======== DATA SHOWN

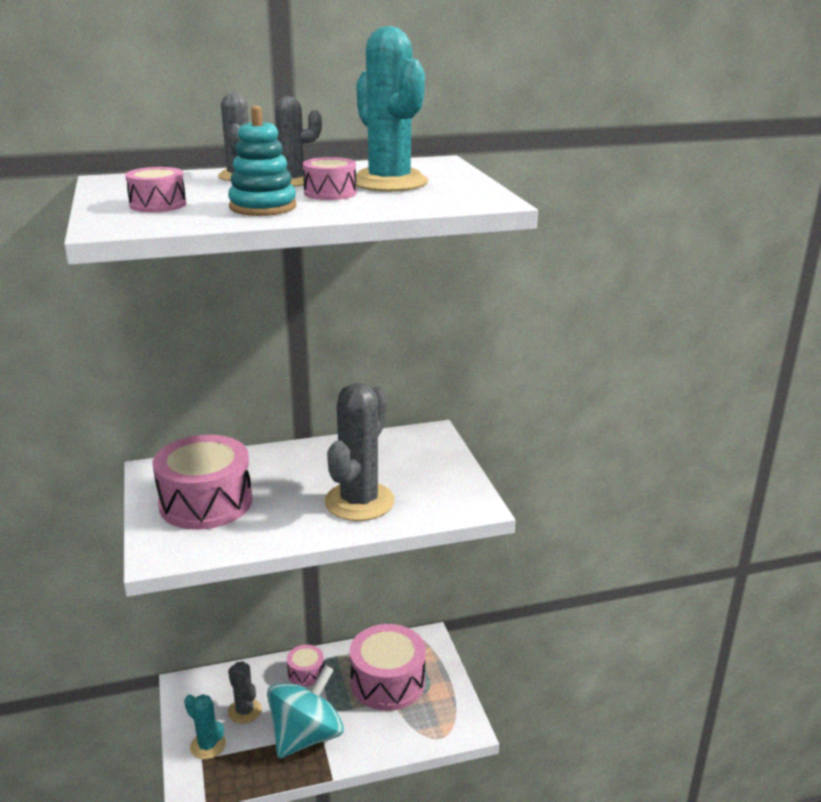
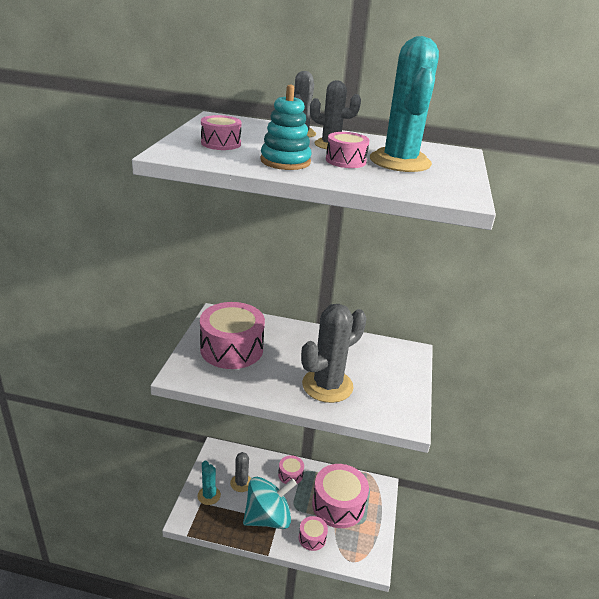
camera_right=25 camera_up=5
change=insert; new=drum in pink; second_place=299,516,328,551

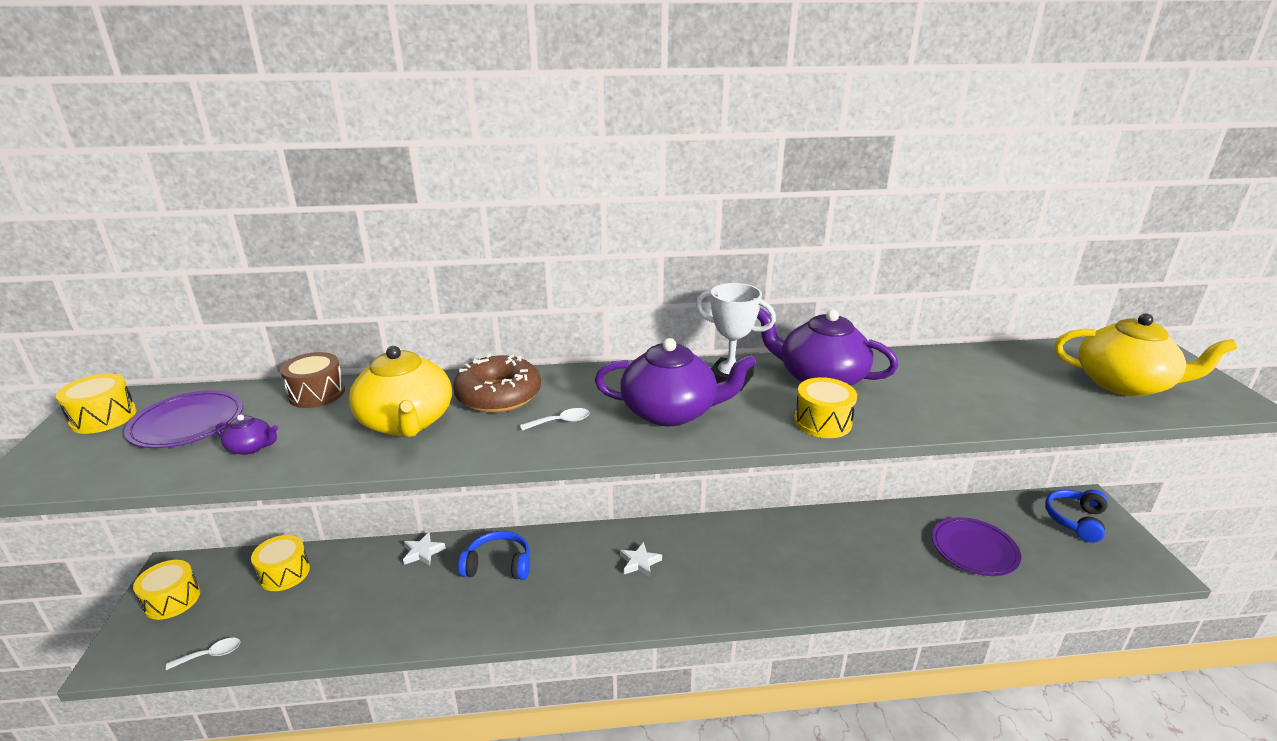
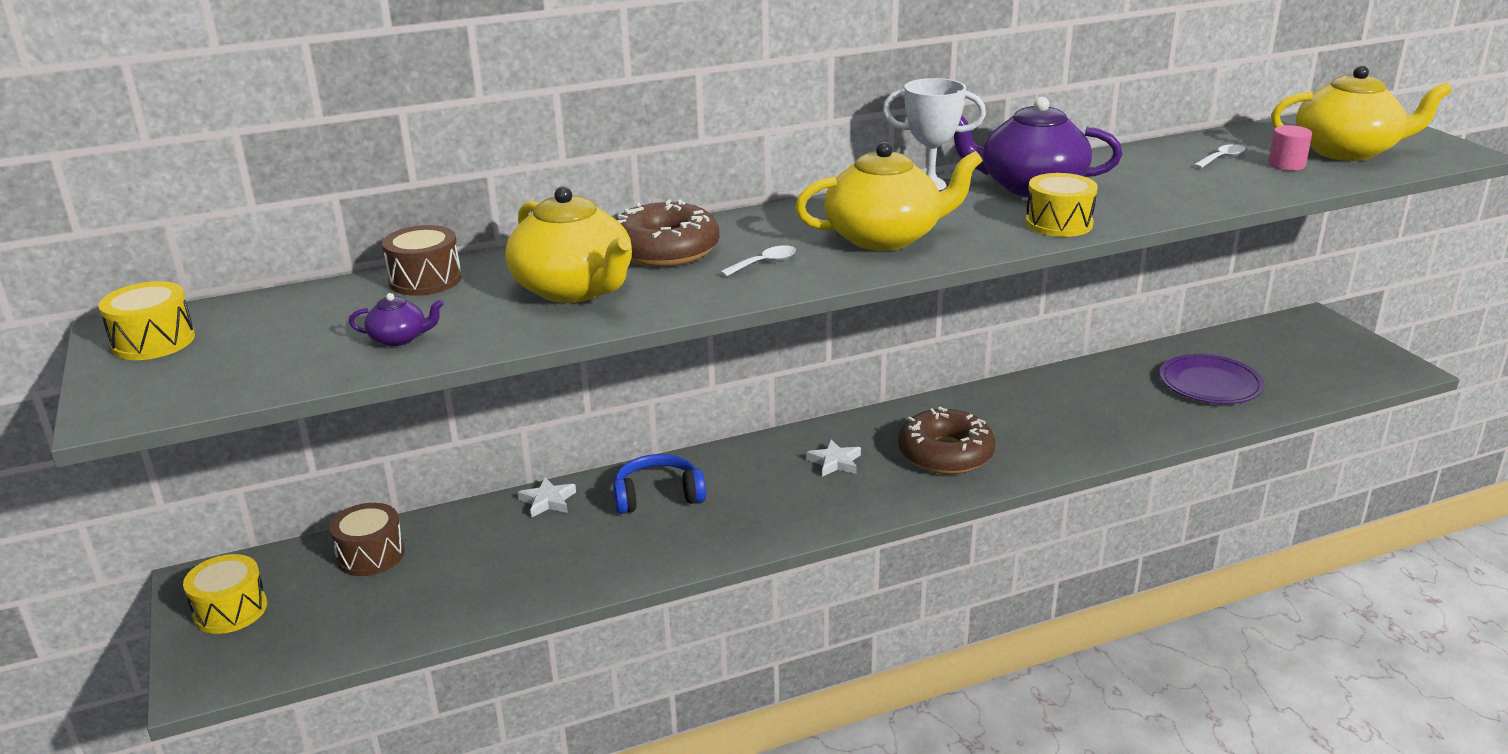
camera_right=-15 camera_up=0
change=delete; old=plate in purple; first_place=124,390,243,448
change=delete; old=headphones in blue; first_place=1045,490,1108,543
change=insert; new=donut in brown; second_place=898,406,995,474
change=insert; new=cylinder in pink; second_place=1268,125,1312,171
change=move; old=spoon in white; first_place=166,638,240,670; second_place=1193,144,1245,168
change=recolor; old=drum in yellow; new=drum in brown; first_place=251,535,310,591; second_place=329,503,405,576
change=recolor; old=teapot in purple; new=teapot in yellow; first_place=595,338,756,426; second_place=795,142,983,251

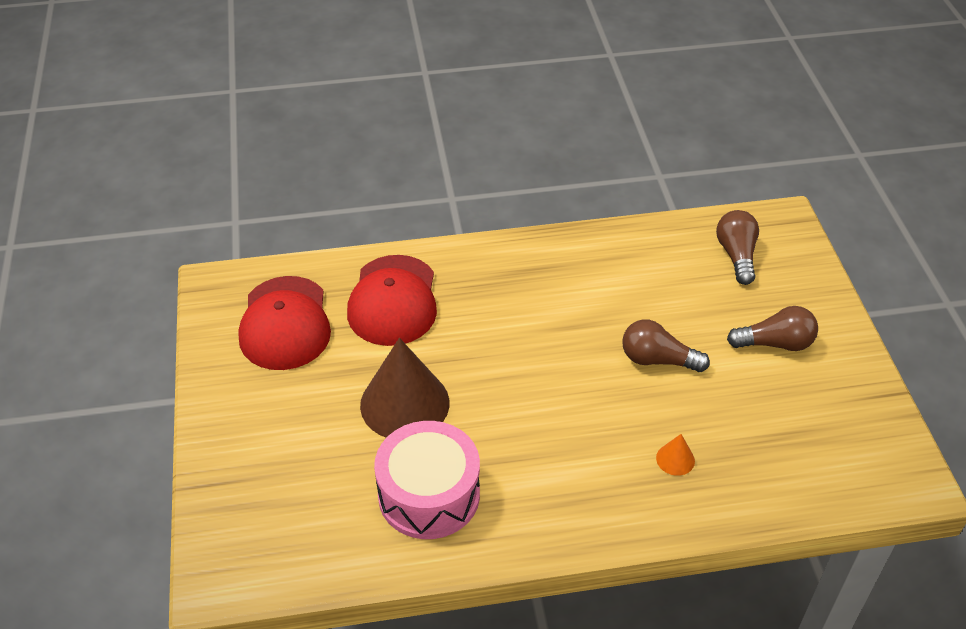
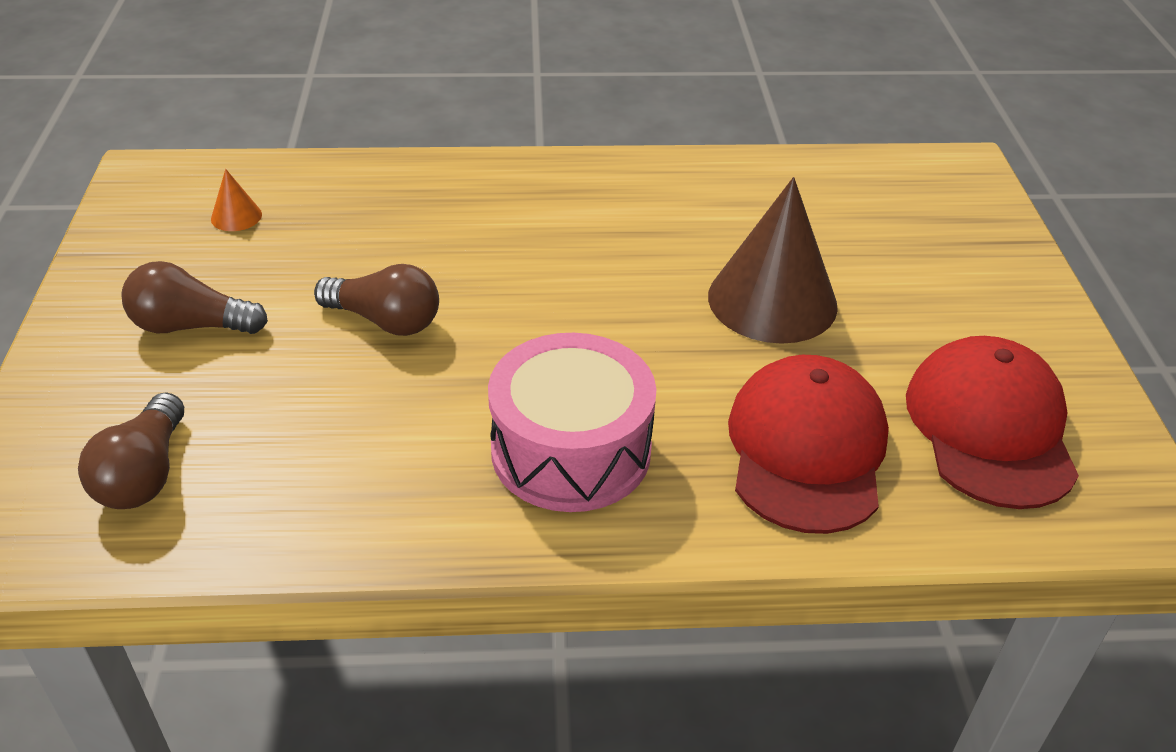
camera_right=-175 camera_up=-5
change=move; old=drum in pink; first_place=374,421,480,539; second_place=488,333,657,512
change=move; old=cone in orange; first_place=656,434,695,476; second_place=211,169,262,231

================

• PROMPT
Leave nothing out but the pictures when transcribing the records.

• ANSWER FOR THE TASK
camera_right=25 camera_up=5
change=insert; new=drum in pink; second_place=299,516,328,551

camera_right=-15 camera_up=0
change=delete; old=plate in purple; first_place=124,390,243,448
change=delete; old=headphones in blue; first_place=1045,490,1108,543
change=insert; new=donut in brown; second_place=898,406,995,474
change=insert; new=cylinder in pink; second_place=1268,125,1312,171
change=move; old=spoon in white; first_place=166,638,240,670; second_place=1193,144,1245,168
change=recolor; old=drum in yellow; new=drum in brown; first_place=251,535,310,591; second_place=329,503,405,576
change=recolor; old=teapot in purple; new=teapot in yellow; first_place=595,338,756,426; second_place=795,142,983,251

camera_right=-175 camera_up=-5
change=move; old=drum in pink; first_place=374,421,480,539; second_place=488,333,657,512
change=move; old=cone in orange; first_place=656,434,695,476; second_place=211,169,262,231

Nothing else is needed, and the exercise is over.